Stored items

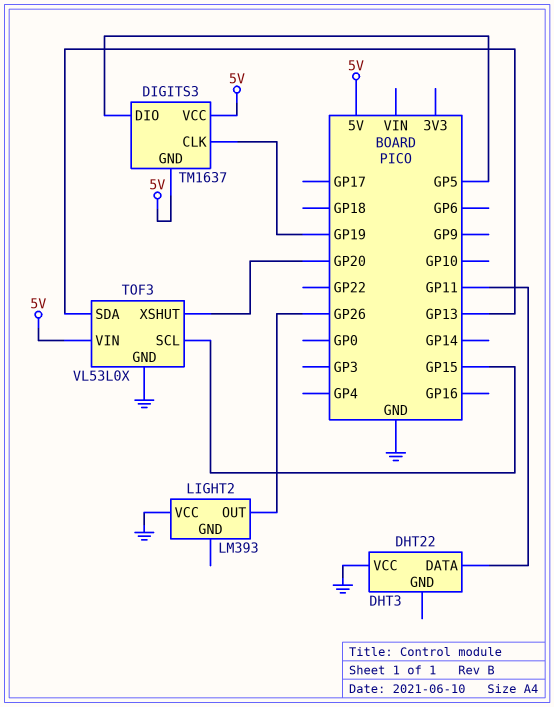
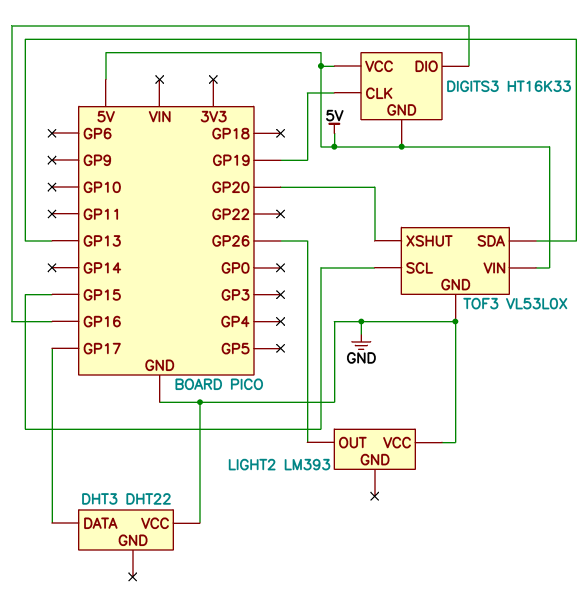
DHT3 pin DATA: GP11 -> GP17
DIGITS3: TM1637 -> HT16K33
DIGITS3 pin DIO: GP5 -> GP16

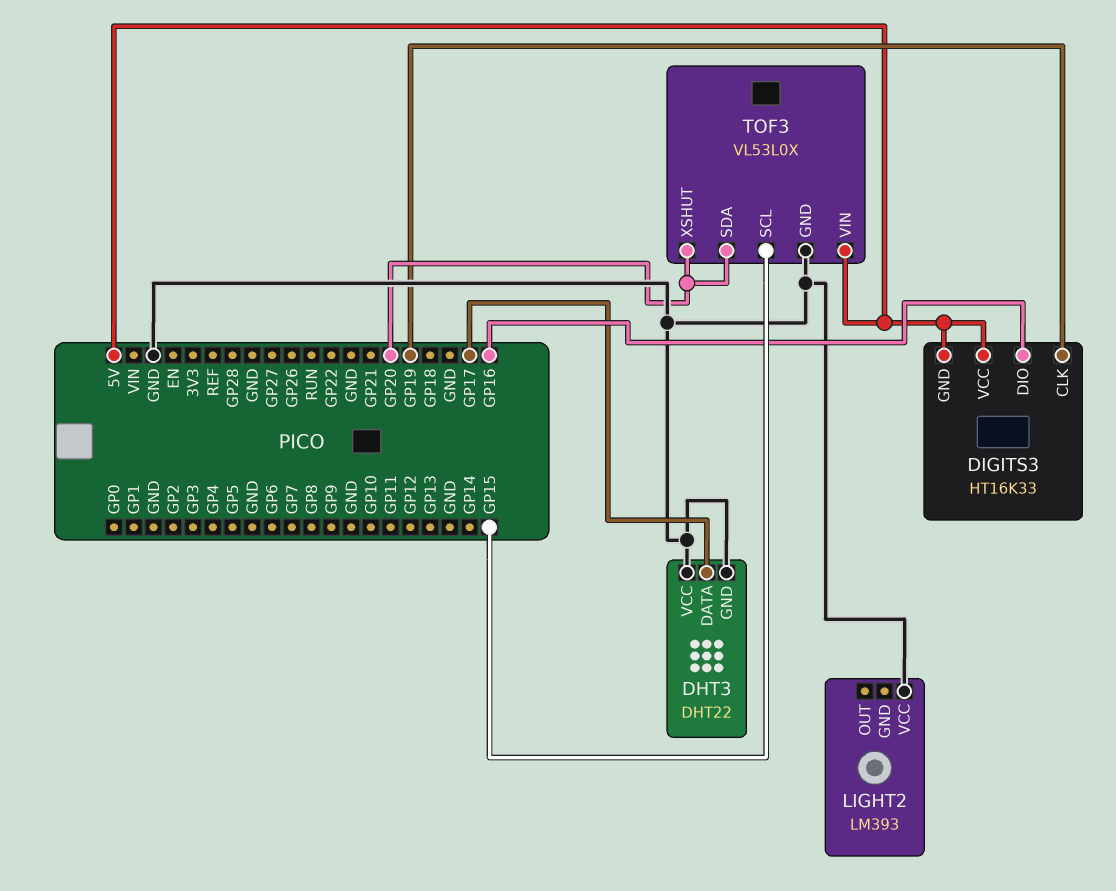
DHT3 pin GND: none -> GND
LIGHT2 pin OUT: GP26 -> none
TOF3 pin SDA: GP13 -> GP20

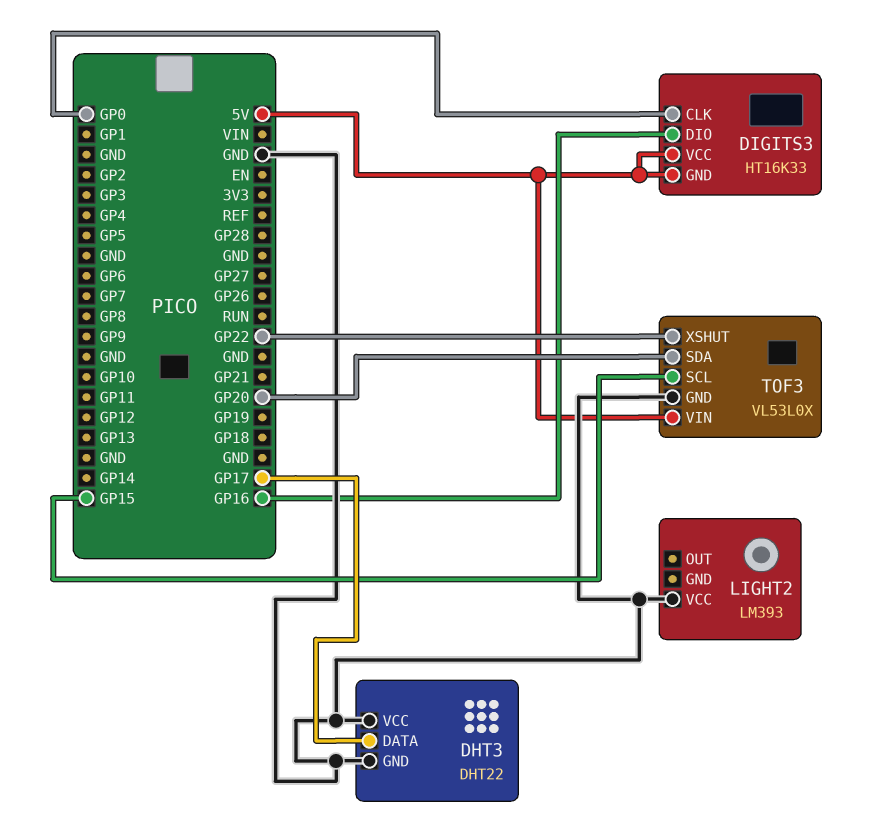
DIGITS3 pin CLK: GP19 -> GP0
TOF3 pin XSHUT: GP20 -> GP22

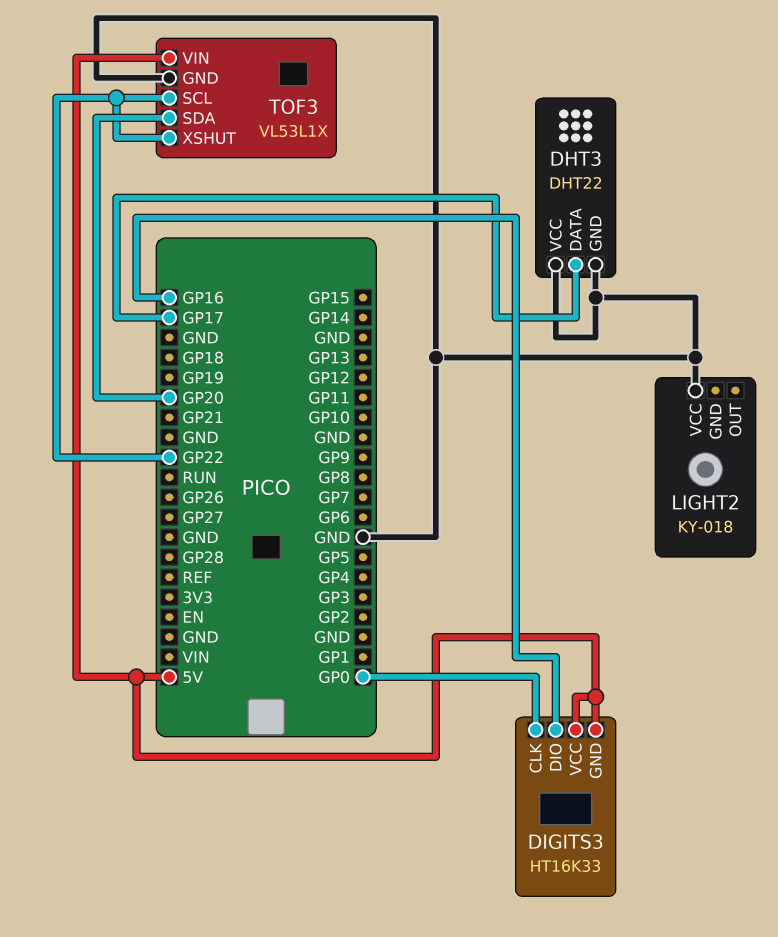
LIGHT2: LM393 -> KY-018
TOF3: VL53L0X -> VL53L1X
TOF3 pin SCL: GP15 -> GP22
==
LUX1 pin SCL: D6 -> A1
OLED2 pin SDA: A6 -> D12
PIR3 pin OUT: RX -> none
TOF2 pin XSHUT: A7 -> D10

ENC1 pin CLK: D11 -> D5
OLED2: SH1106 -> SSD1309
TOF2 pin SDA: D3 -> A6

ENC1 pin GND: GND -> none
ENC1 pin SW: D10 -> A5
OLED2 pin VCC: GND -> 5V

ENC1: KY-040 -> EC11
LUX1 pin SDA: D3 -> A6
...
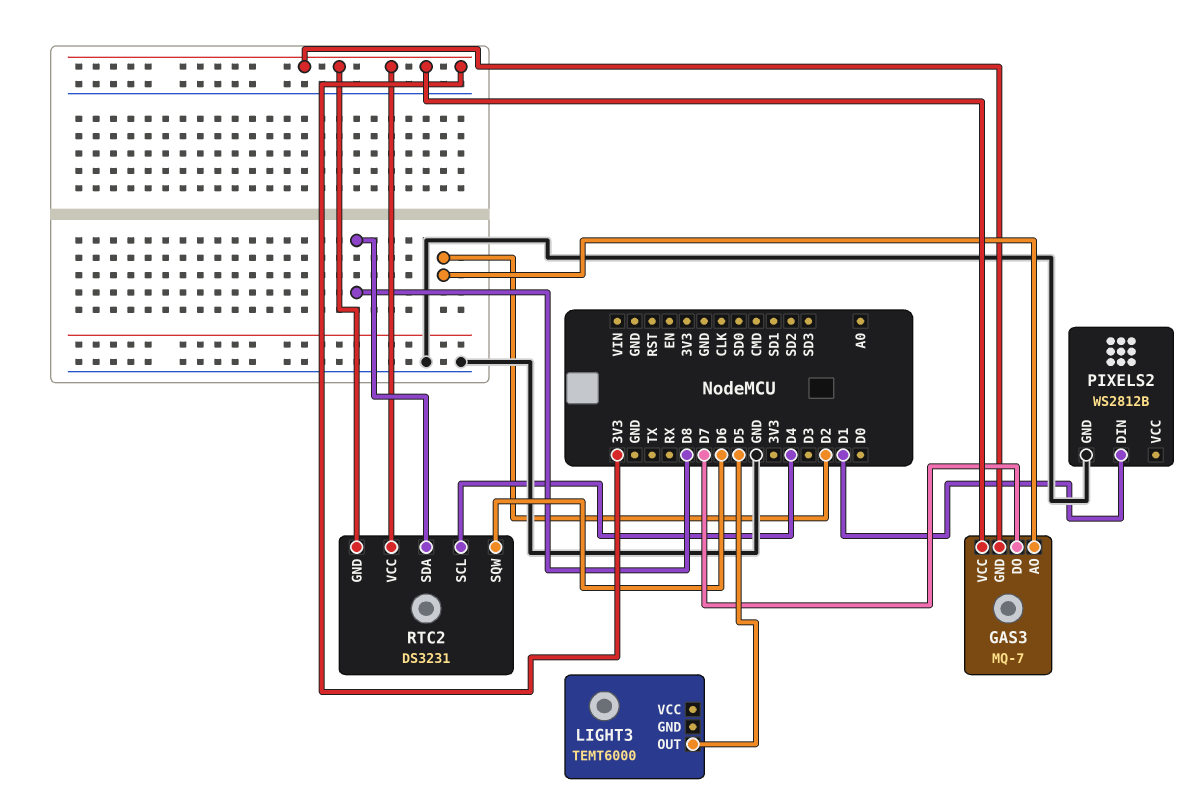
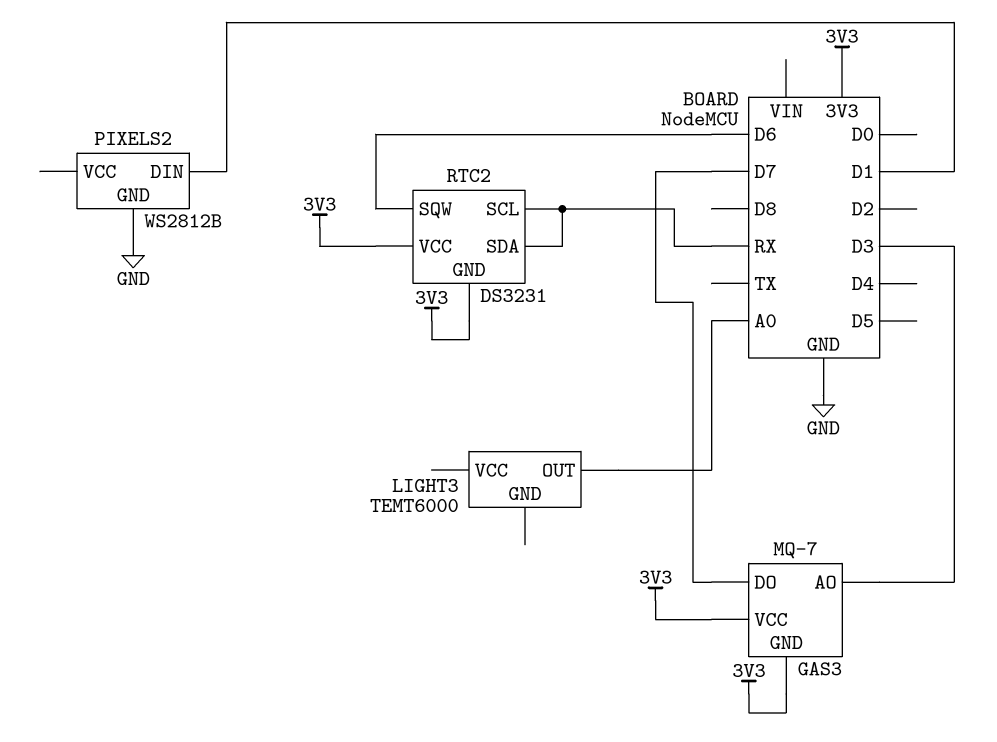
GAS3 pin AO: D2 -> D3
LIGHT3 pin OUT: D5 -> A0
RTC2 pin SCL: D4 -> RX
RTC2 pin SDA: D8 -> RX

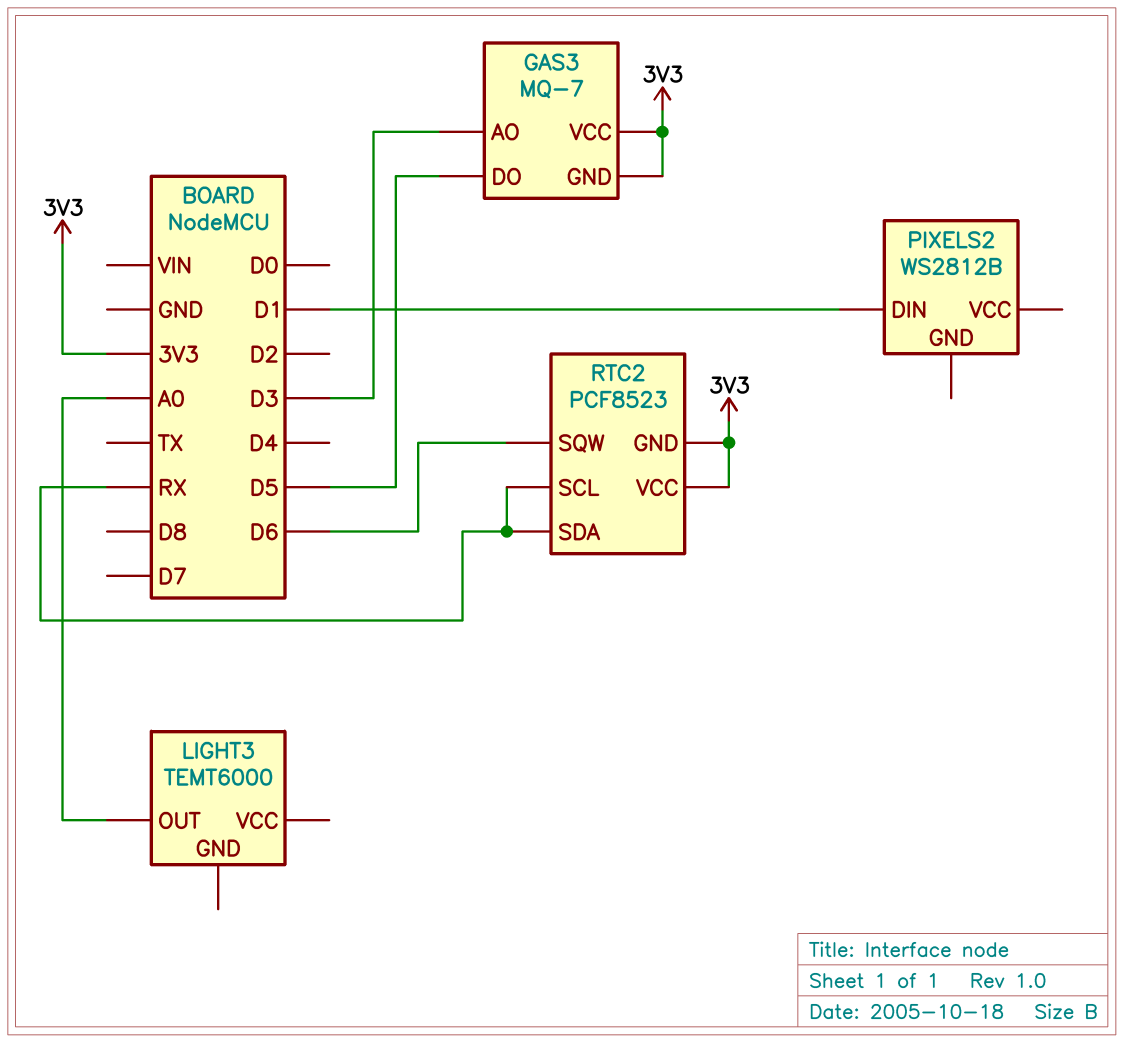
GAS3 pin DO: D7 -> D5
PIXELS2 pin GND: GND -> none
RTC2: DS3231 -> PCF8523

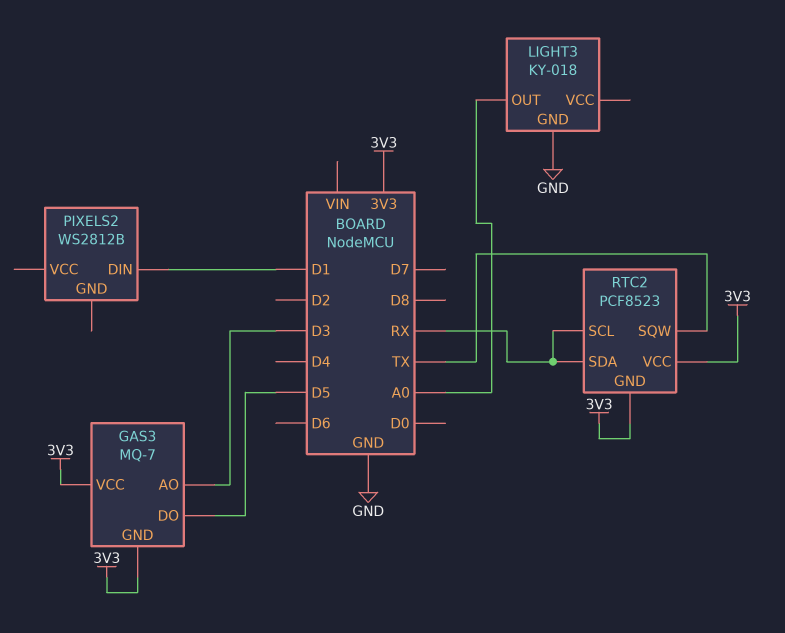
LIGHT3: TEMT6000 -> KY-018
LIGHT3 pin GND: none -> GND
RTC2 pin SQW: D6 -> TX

| WORK REQUIRED |
The answer should consist only of the lines above from the one with "TOF3 pin XSHUT: GP20 -> GP22" through the one with "TOF3 pin SCL: GP15 -> GP22", repeated exactly, with no pictures among them.

| OUTPUT OF THE EXERCISE |
TOF3 pin XSHUT: GP20 -> GP22

LIGHT2: LM393 -> KY-018
TOF3: VL53L0X -> VL53L1X
TOF3 pin SCL: GP15 -> GP22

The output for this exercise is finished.